• **Exercise material**
####

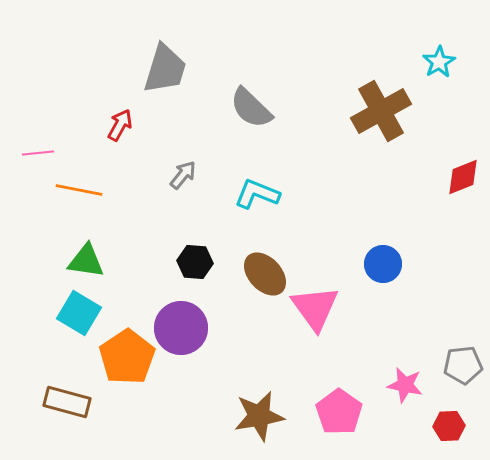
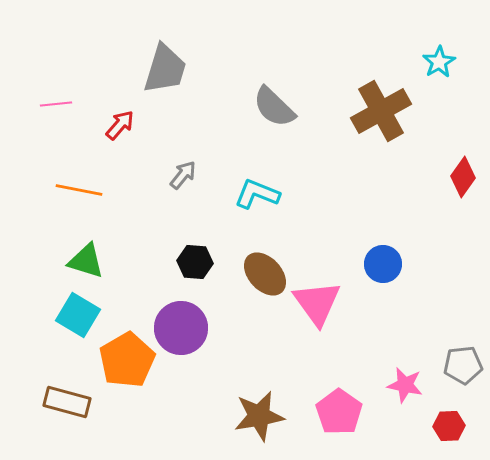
gray semicircle: moved 23 px right, 1 px up
red arrow: rotated 12 degrees clockwise
pink line: moved 18 px right, 49 px up
red diamond: rotated 33 degrees counterclockwise
green triangle: rotated 9 degrees clockwise
pink triangle: moved 2 px right, 5 px up
cyan square: moved 1 px left, 2 px down
orange pentagon: moved 3 px down; rotated 4 degrees clockwise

####

In your answer, repeat the material above in full, exactly, and without its pictures.

gray semicircle: moved 23 px right, 1 px up
red arrow: rotated 12 degrees clockwise
pink line: moved 18 px right, 49 px up
red diamond: rotated 33 degrees counterclockwise
green triangle: rotated 9 degrees clockwise
pink triangle: moved 2 px right, 5 px up
cyan square: moved 1 px left, 2 px down
orange pentagon: moved 3 px down; rotated 4 degrees clockwise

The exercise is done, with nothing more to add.